Task goal
Which lines of the records contain the word "minus"? Show each of them.

Records supplied
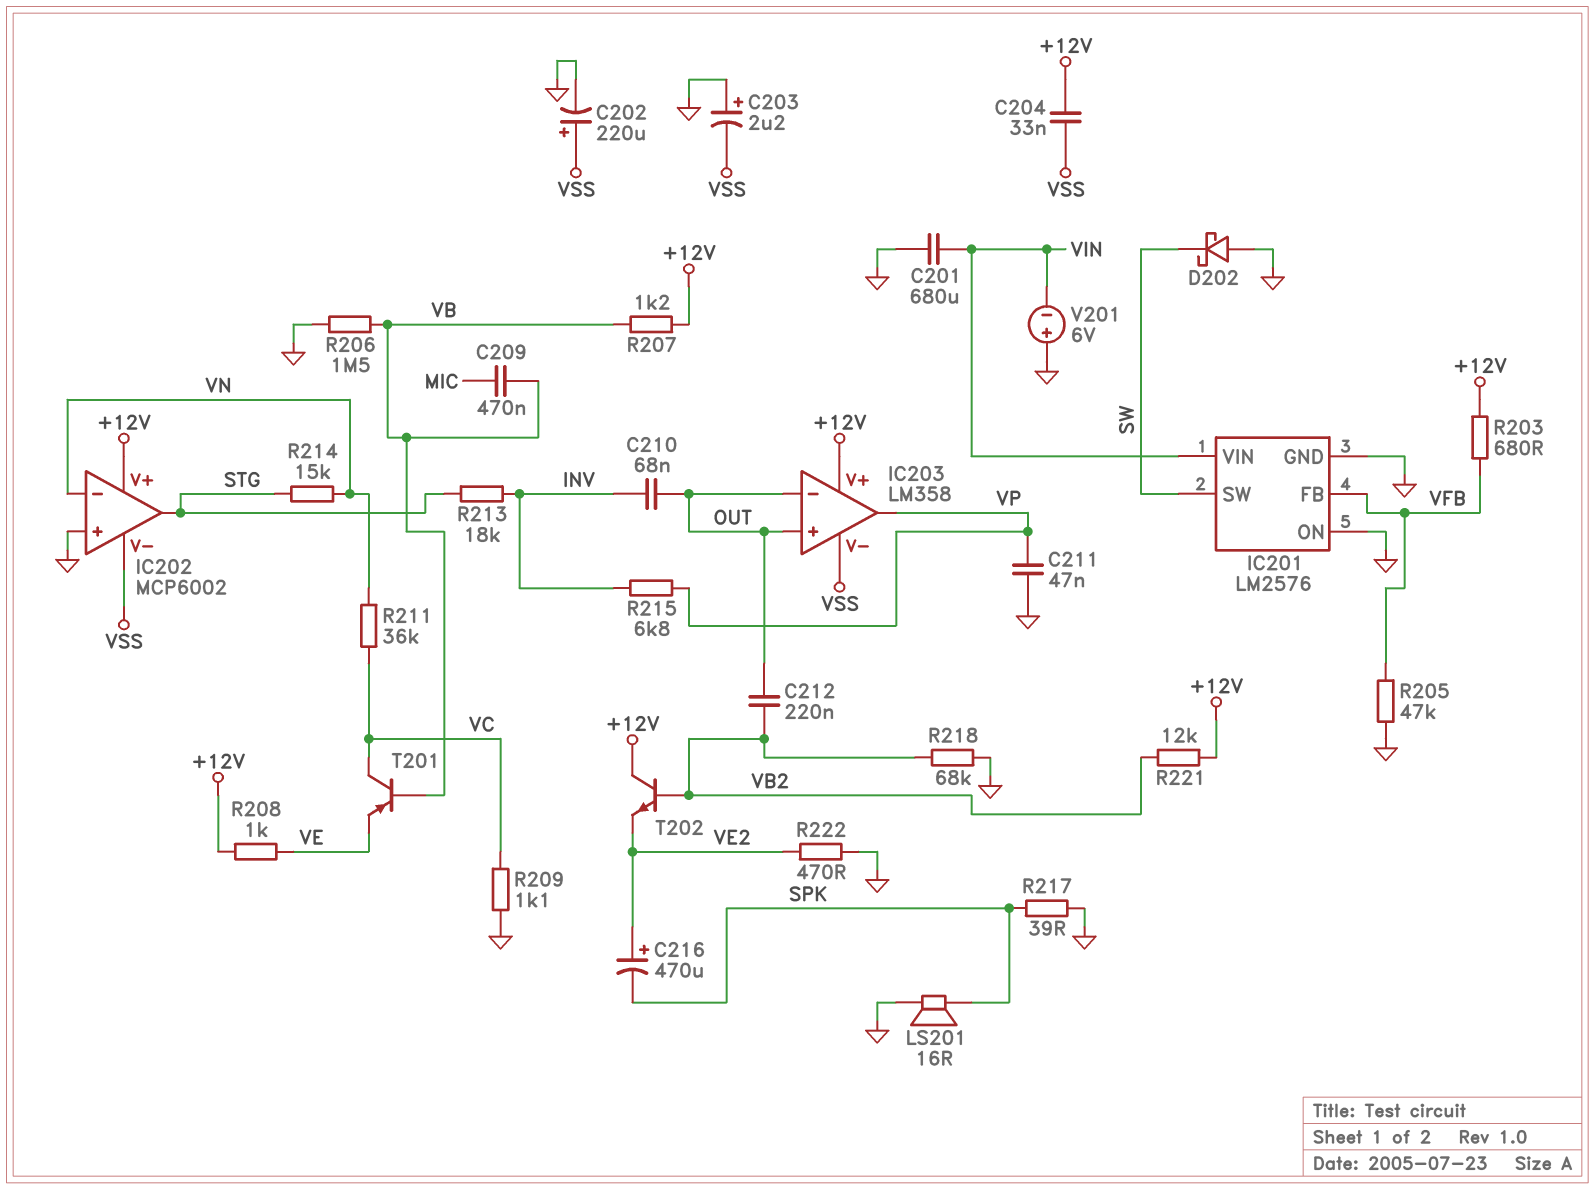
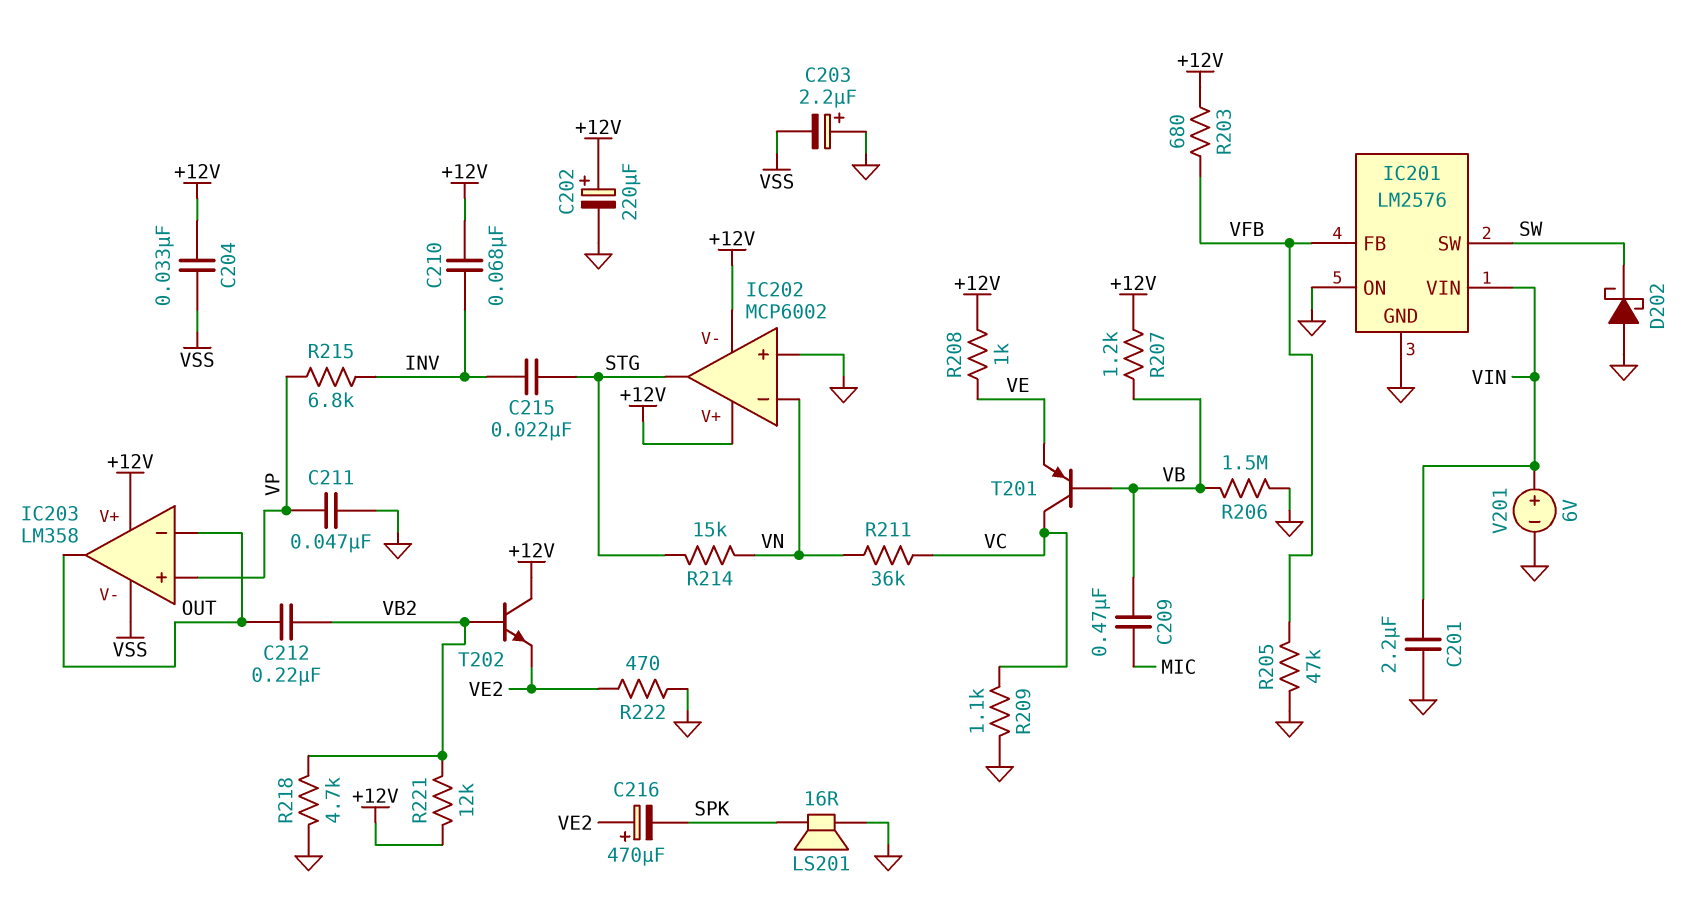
C201: 680uF (GND, VIN) -> 2.2uF (GND, VIN)
C202: 220uF (plus VSS, minus GND) -> 220uF (plus +12V, minus GND)
C210: 68nF (INV, OUT) -> 68nF (+12V, INV)
C215: none -> 22nF (INV, STG)
IC202 pin V-: VSS -> +12V
IC203 pin in+: OUT -> VP
IC203 pin out: VP -> OUT
R213: 18k (INV, STG) -> none
R217: 39 (GND, SPK) -> none
R218: 68k (GND, VB2) -> 4.7k (GND, VB2)
V201: 6V (plus GND, minus VIN) -> 6V (plus VIN, minus GND)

Response below
C202: 220uF (plus VSS, minus GND) -> 220uF (plus +12V, minus GND)
V201: 6V (plus GND, minus VIN) -> 6V (plus VIN, minus GND)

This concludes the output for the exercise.